WHAT TO DO:
Give the records below again, word for word. No pictures belong in the copy.

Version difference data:
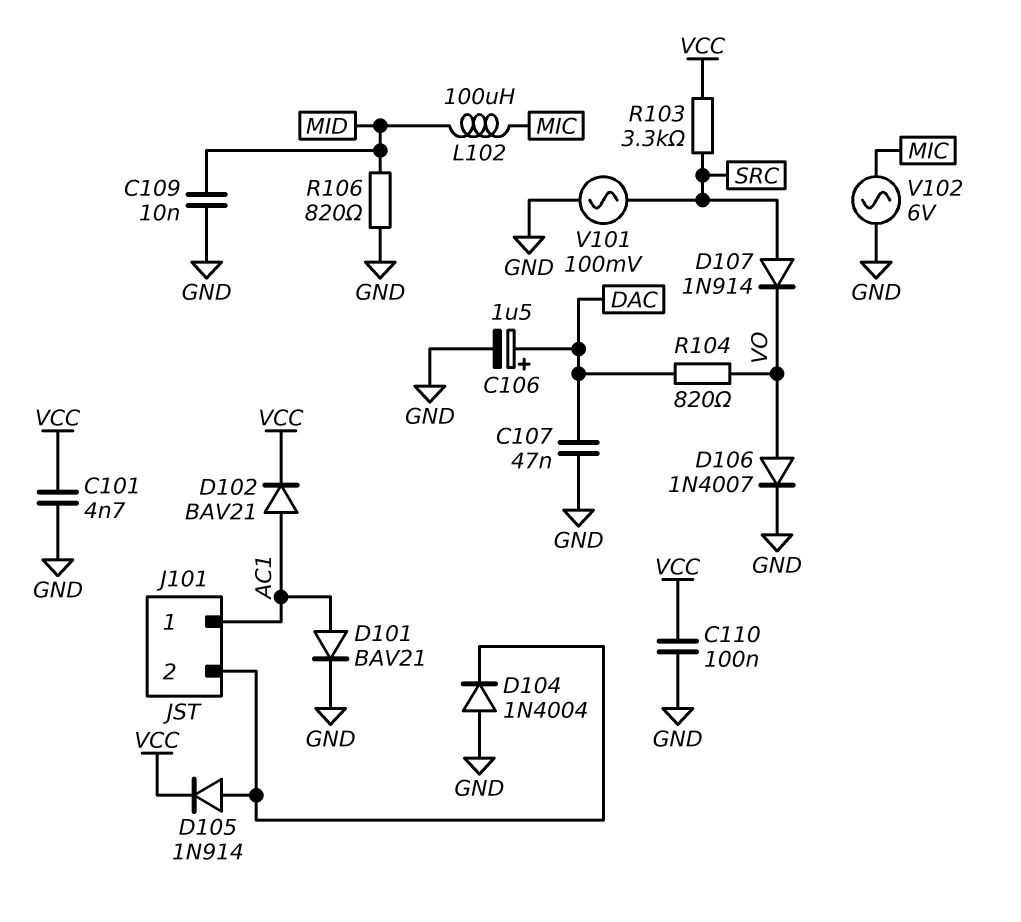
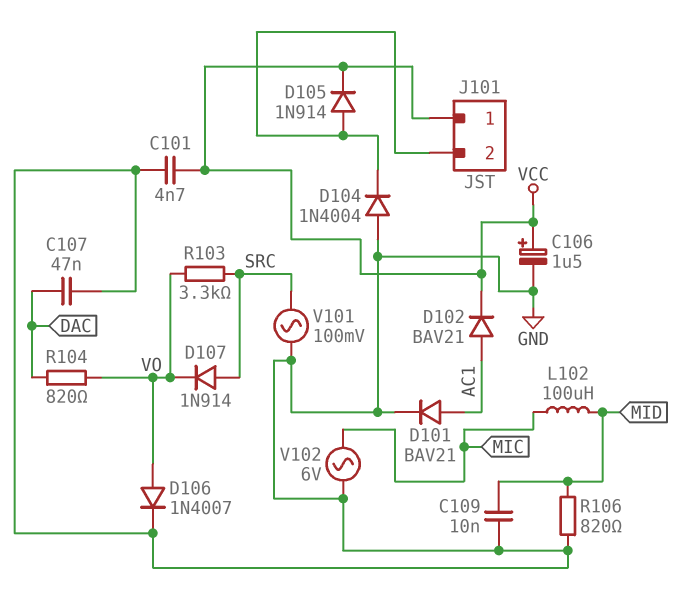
C106: 1.5uF (plus DAC, minus GND) -> 1.5uF (plus VCC, minus GND)
C110: 100nF (GND, VCC) -> none
J101 pin 1: AC1 -> VCC
R103: 3.3k (SRC, VCC) -> 3.3k (SRC, VO)

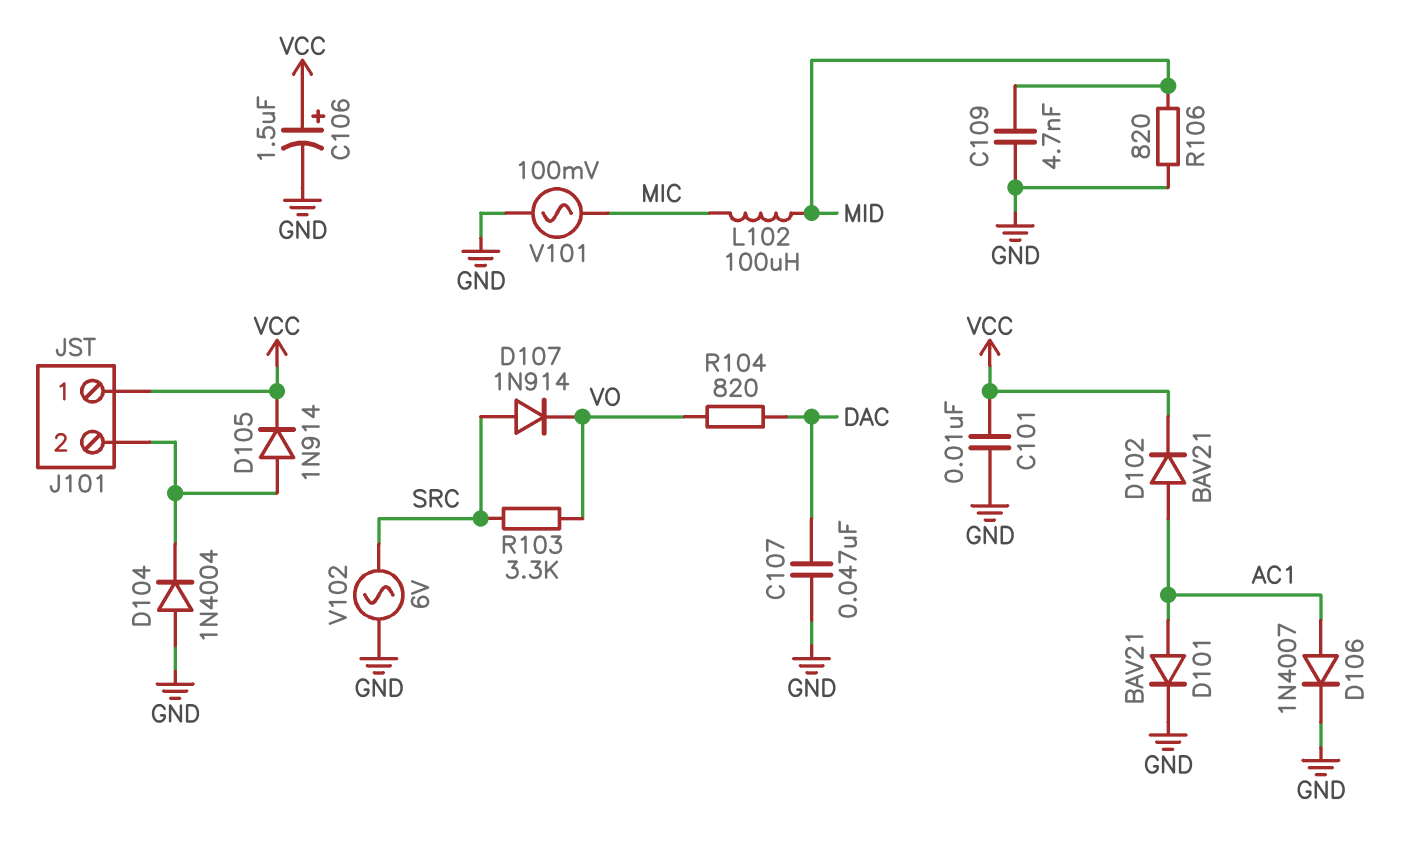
C101: 4.7nF (GND, VCC) -> 10nF (GND, VCC)
C109: 10nF (GND, MID) -> 4.7nF (GND, MID)
D106: diode 1N4007 (A VO, K GND) -> diode 1N4007 (A AC1, K GND)
V101: AC 100mV (GND, SRC) -> AC 100mV (GND, MIC)
V102: AC 6V (GND, MIC) -> AC 6V (GND, SRC)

ANSWER BELOW:
C106: 1.5uF (plus DAC, minus GND) -> 1.5uF (plus VCC, minus GND)
C110: 100nF (GND, VCC) -> none
J101 pin 1: AC1 -> VCC
R103: 3.3k (SRC, VCC) -> 3.3k (SRC, VO)

C101: 4.7nF (GND, VCC) -> 10nF (GND, VCC)
C109: 10nF (GND, MID) -> 4.7nF (GND, MID)
D106: diode 1N4007 (A VO, K GND) -> diode 1N4007 (A AC1, K GND)
V101: AC 100mV (GND, SRC) -> AC 100mV (GND, MIC)
V102: AC 6V (GND, MIC) -> AC 6V (GND, SRC)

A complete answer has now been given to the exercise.